→ **WHAT IS NEEDED**:
Find how many lines in the data below mention "book". Give the number only.

(SUPPLIED RECORDS)

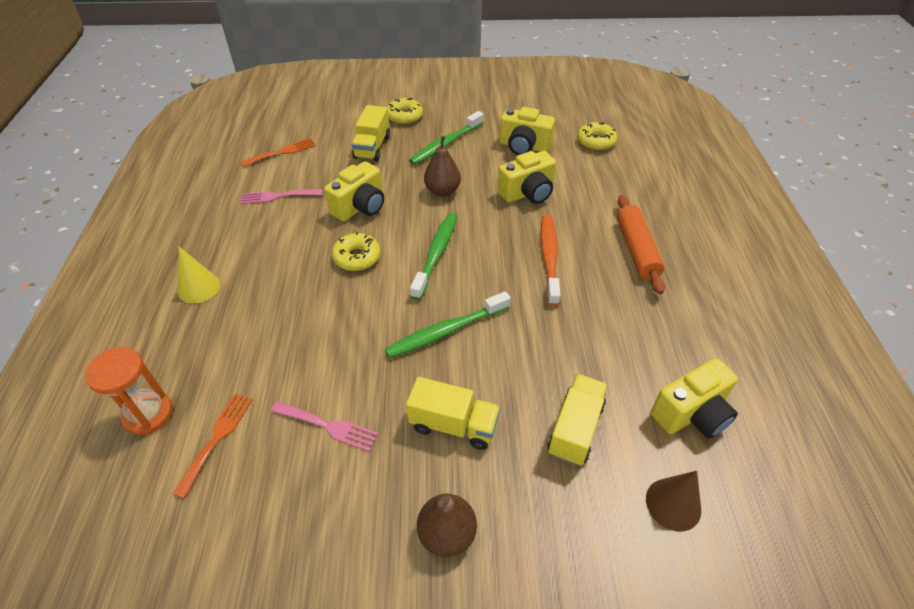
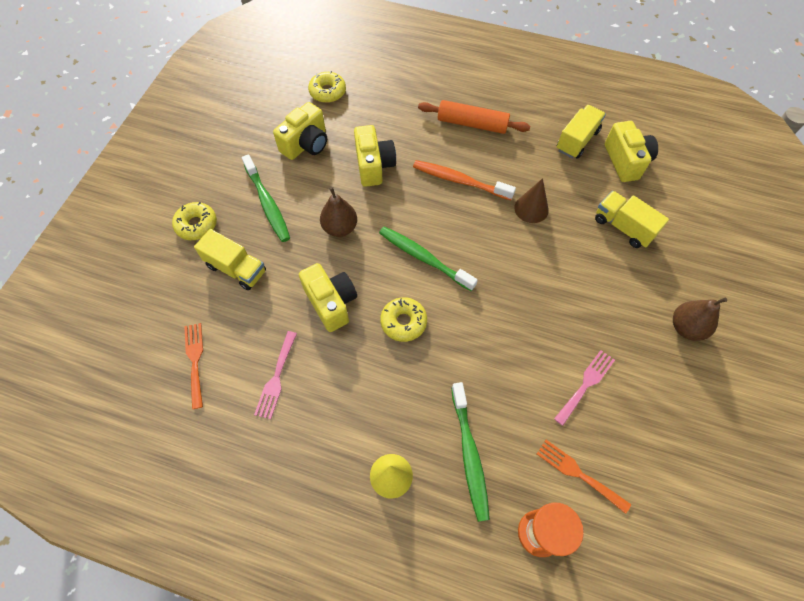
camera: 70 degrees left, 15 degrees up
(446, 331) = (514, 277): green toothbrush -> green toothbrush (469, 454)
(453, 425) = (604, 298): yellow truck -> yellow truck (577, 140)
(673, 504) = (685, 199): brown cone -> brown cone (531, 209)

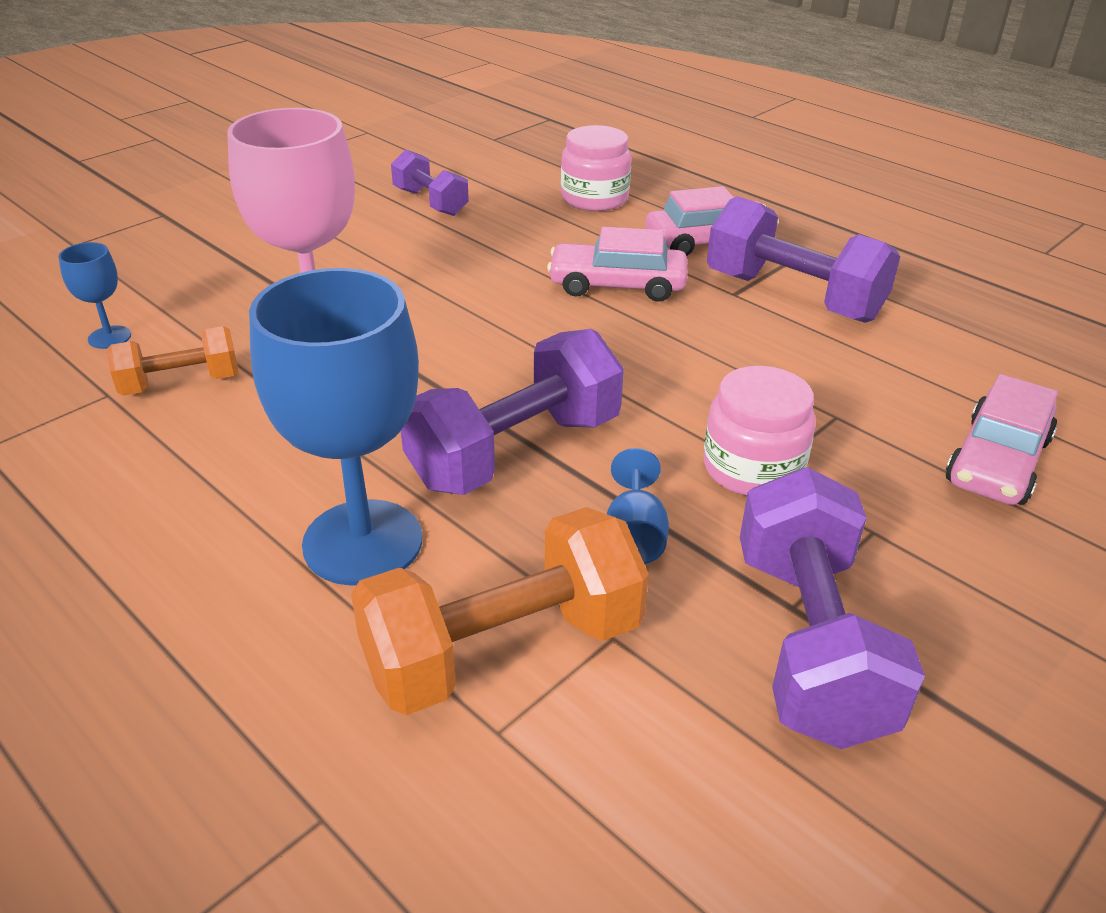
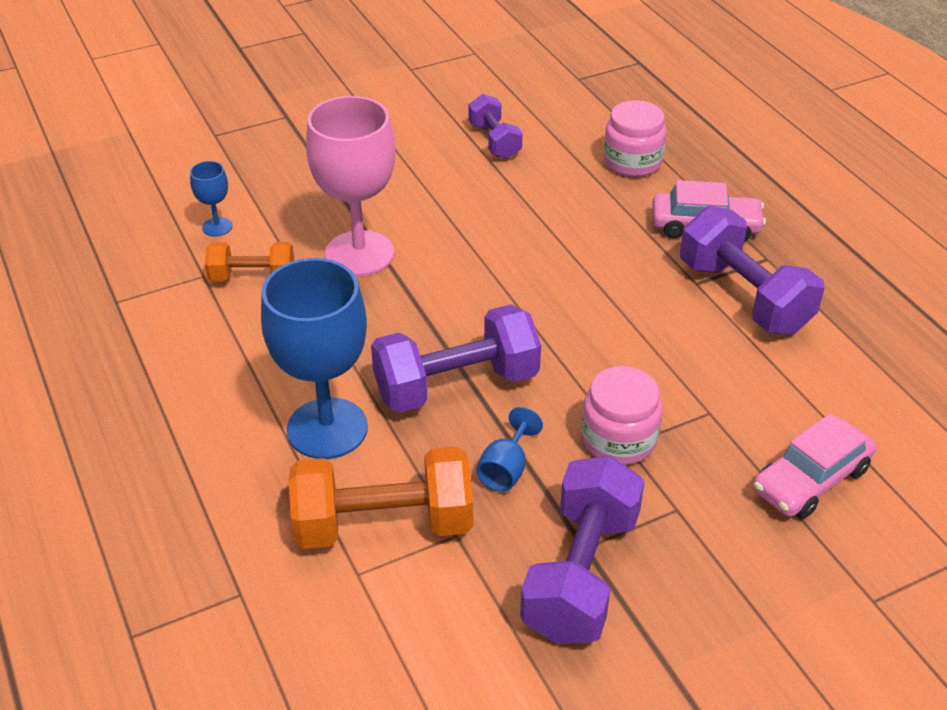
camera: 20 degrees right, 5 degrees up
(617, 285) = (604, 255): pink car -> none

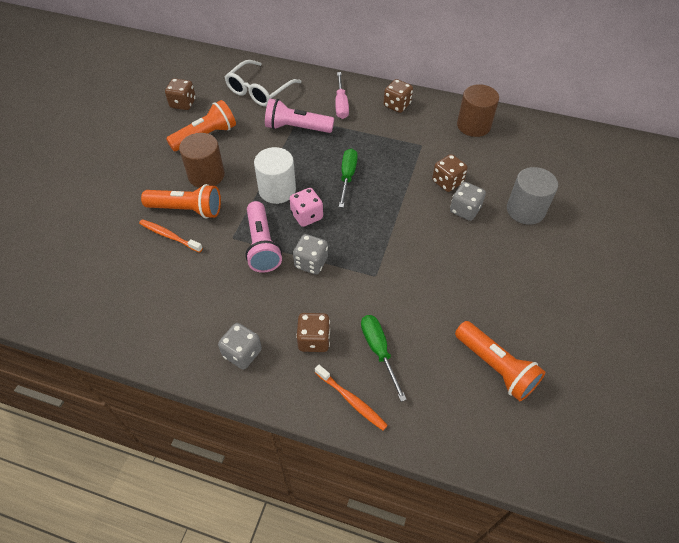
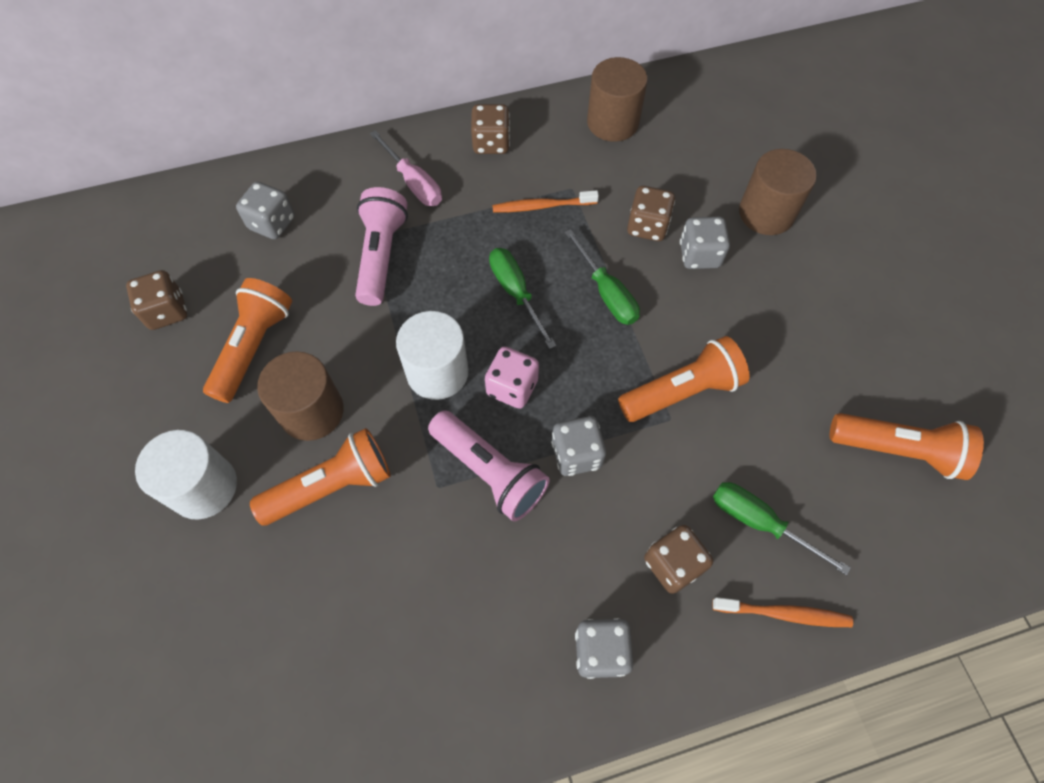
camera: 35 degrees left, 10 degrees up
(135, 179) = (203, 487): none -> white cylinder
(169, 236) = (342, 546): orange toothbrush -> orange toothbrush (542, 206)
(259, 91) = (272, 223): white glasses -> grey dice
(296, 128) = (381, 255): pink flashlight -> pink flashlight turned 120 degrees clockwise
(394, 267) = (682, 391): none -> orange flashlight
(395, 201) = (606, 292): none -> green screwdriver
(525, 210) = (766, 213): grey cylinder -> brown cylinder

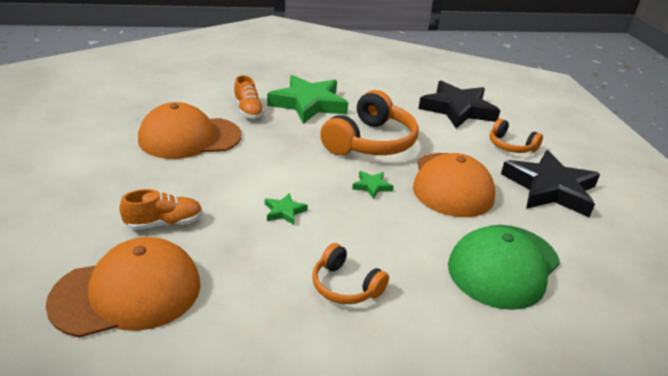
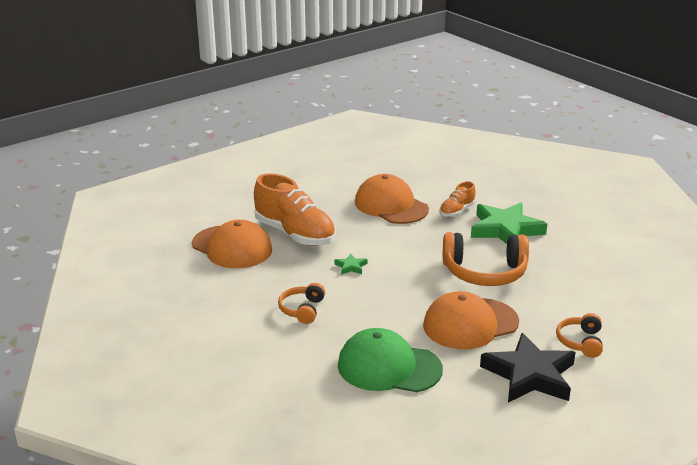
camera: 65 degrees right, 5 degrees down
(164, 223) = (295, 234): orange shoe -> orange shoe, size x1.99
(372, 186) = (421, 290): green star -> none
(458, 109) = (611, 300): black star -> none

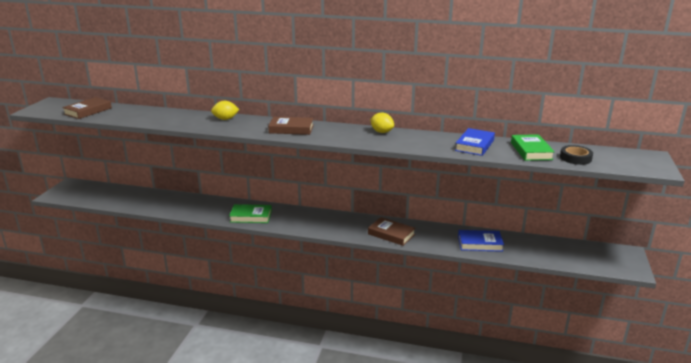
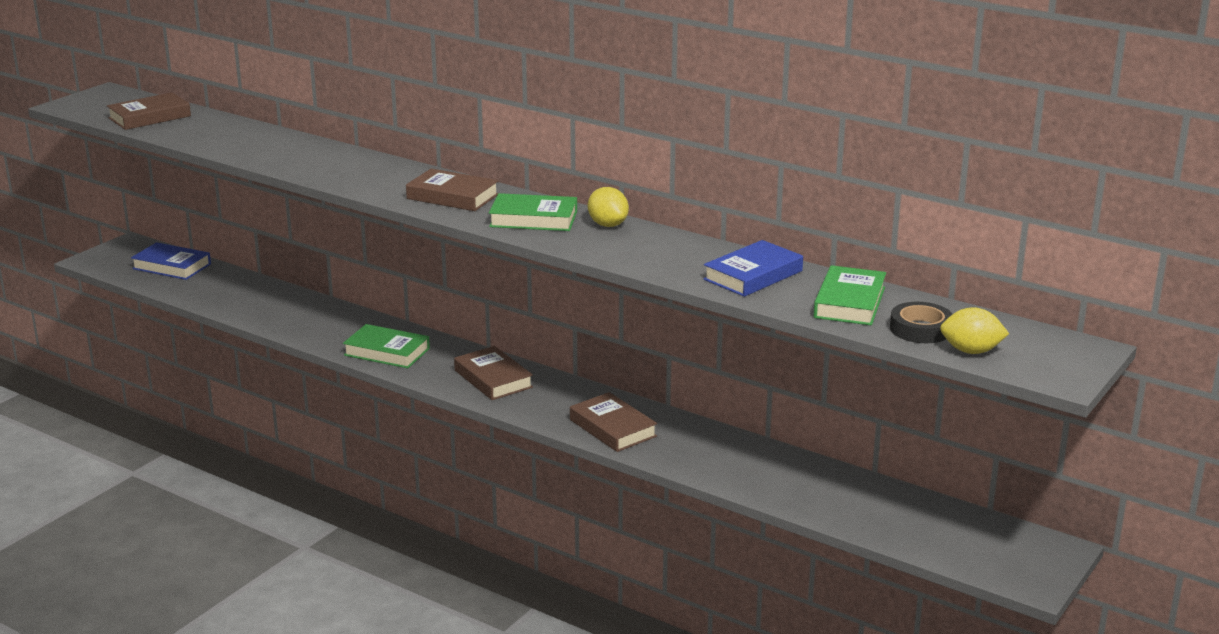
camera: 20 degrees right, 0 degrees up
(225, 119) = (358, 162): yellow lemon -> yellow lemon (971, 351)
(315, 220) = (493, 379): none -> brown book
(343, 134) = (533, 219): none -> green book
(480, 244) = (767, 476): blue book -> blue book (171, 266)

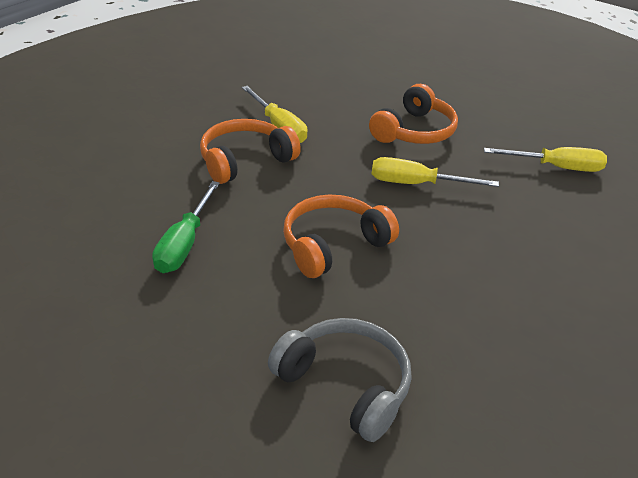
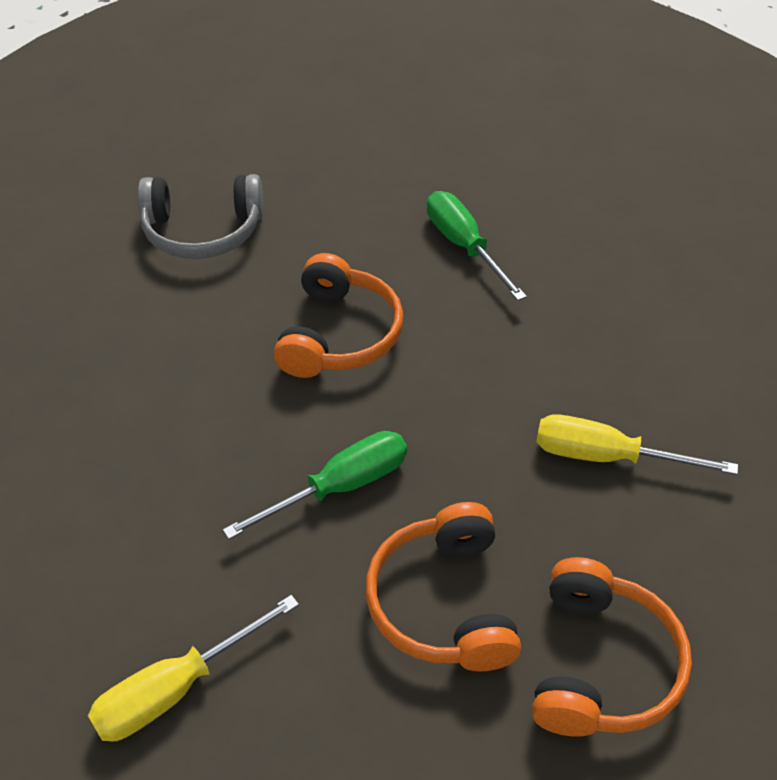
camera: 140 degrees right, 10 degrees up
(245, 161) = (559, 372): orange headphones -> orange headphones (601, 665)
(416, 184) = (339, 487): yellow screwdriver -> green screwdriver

(End SUPPLIED RECORDS)

→ **WRITTEN ANSWER**:
3